[Stored records]
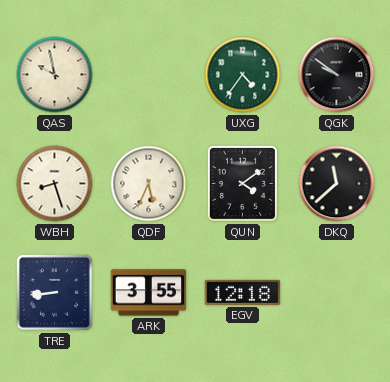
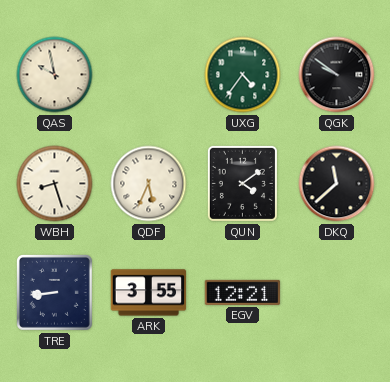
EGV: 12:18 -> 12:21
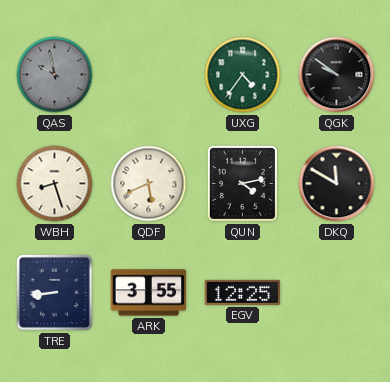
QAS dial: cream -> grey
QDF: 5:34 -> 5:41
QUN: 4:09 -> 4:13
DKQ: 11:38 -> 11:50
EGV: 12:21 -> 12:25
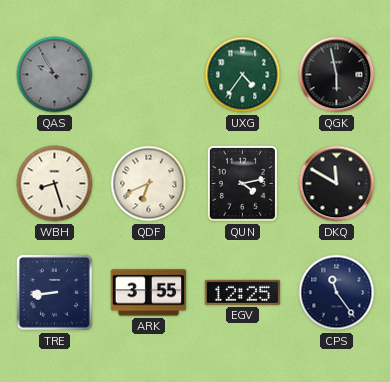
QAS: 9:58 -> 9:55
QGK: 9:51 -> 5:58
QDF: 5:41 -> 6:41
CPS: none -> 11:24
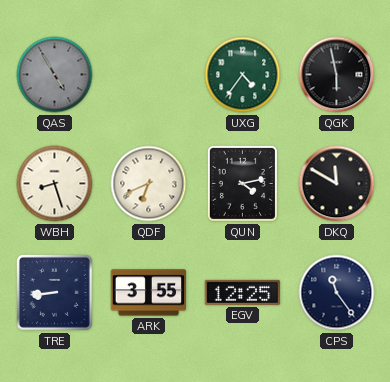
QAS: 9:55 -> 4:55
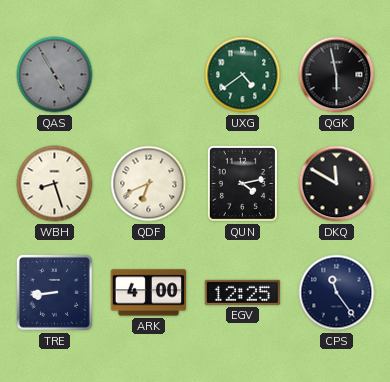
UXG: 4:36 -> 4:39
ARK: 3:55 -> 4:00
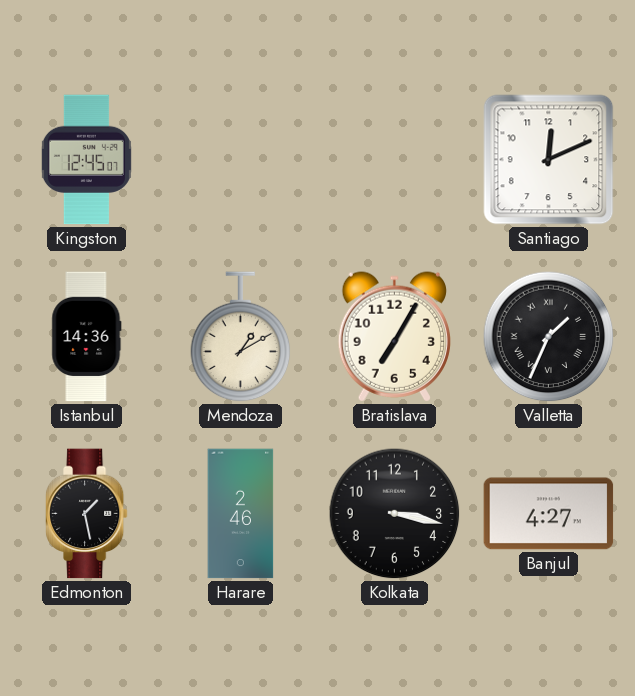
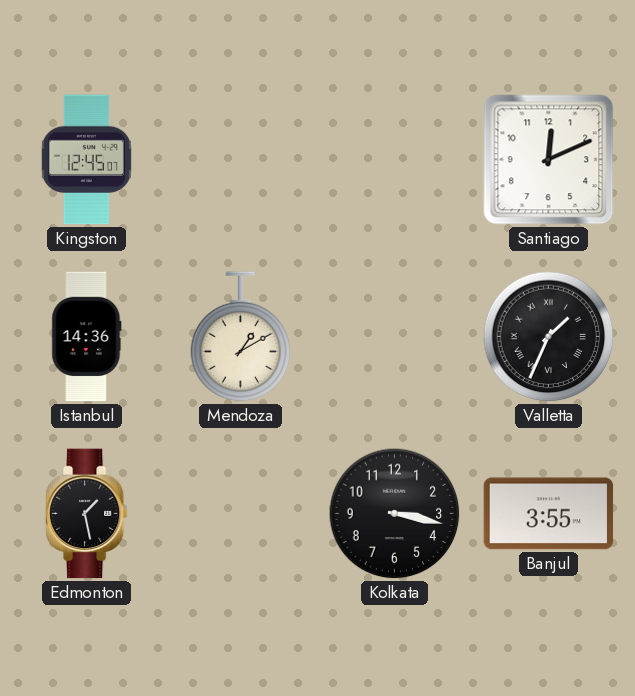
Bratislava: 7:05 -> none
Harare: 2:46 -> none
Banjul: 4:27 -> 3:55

...

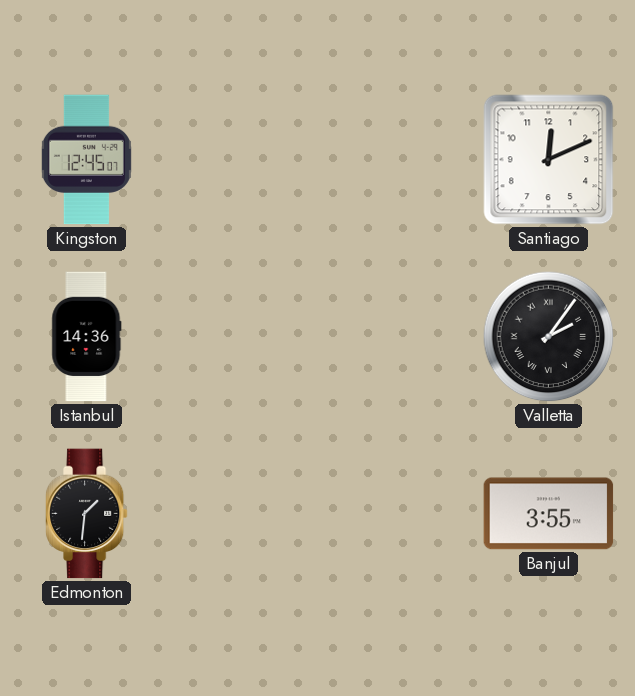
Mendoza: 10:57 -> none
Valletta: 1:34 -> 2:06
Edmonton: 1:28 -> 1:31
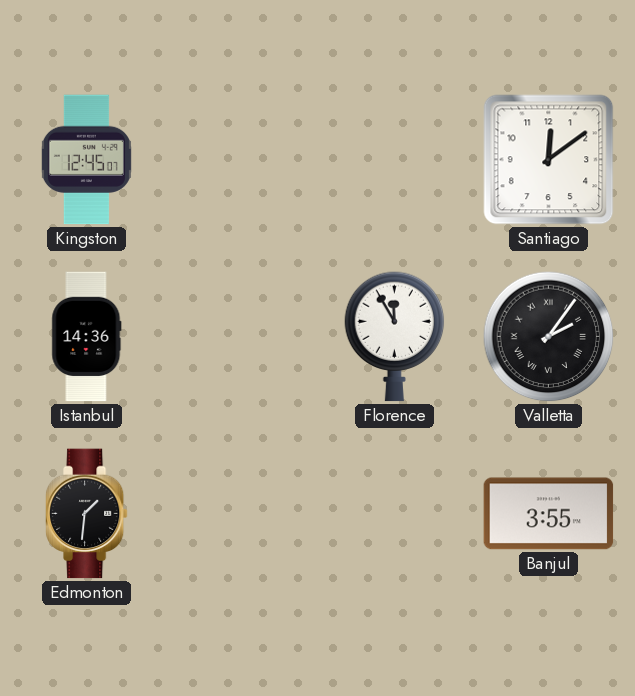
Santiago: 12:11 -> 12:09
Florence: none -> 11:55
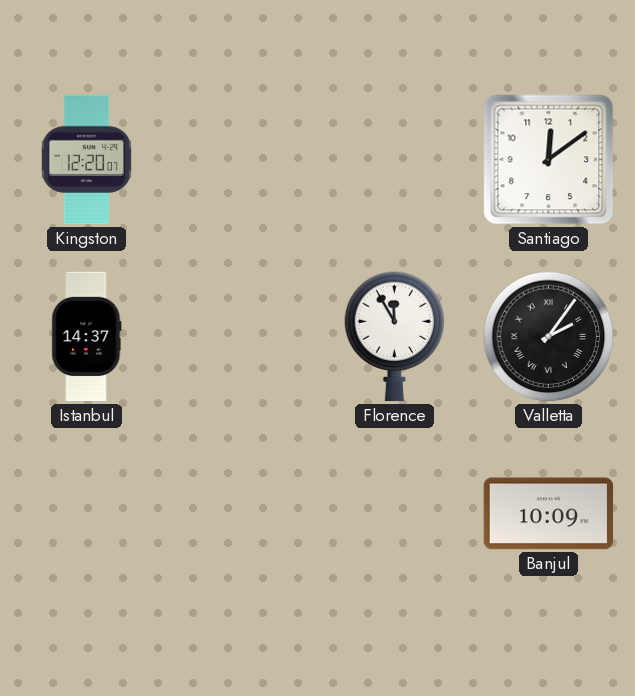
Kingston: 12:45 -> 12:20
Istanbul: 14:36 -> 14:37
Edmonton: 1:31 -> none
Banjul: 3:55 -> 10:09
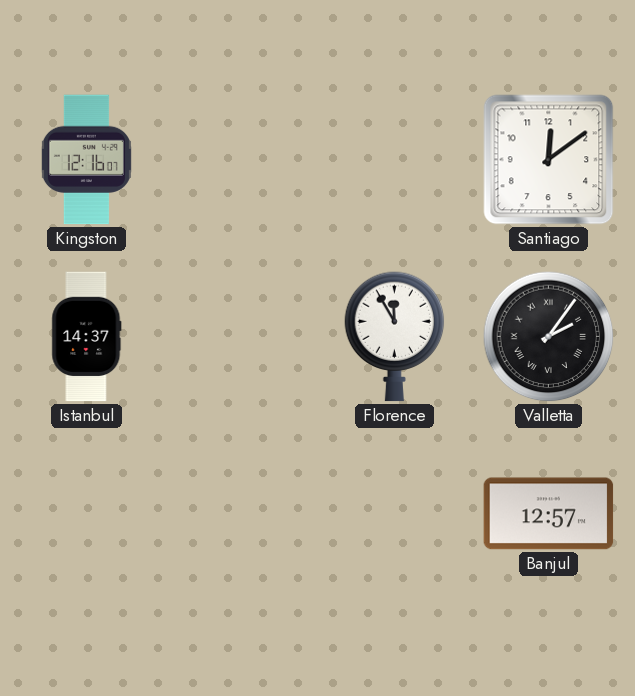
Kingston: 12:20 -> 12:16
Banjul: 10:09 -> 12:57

▶ [Exercise description] Return, word for word, the lines of the records from the line containing "EGV: 12:18 -> 12:21" through the line containing "ARK: 3:55 -> 4:00", including both of those lines. Omit the pictures from your answer.

▶ [Worked answer]
EGV: 12:18 -> 12:21
QAS dial: cream -> grey
QDF: 5:34 -> 5:41
QUN: 4:09 -> 4:13
DKQ: 11:38 -> 11:50
EGV: 12:21 -> 12:25
QAS: 9:58 -> 9:55
QGK: 9:51 -> 5:58
QDF: 5:41 -> 6:41
CPS: none -> 11:24
QAS: 9:55 -> 4:55
UXG: 4:36 -> 4:39
ARK: 3:55 -> 4:00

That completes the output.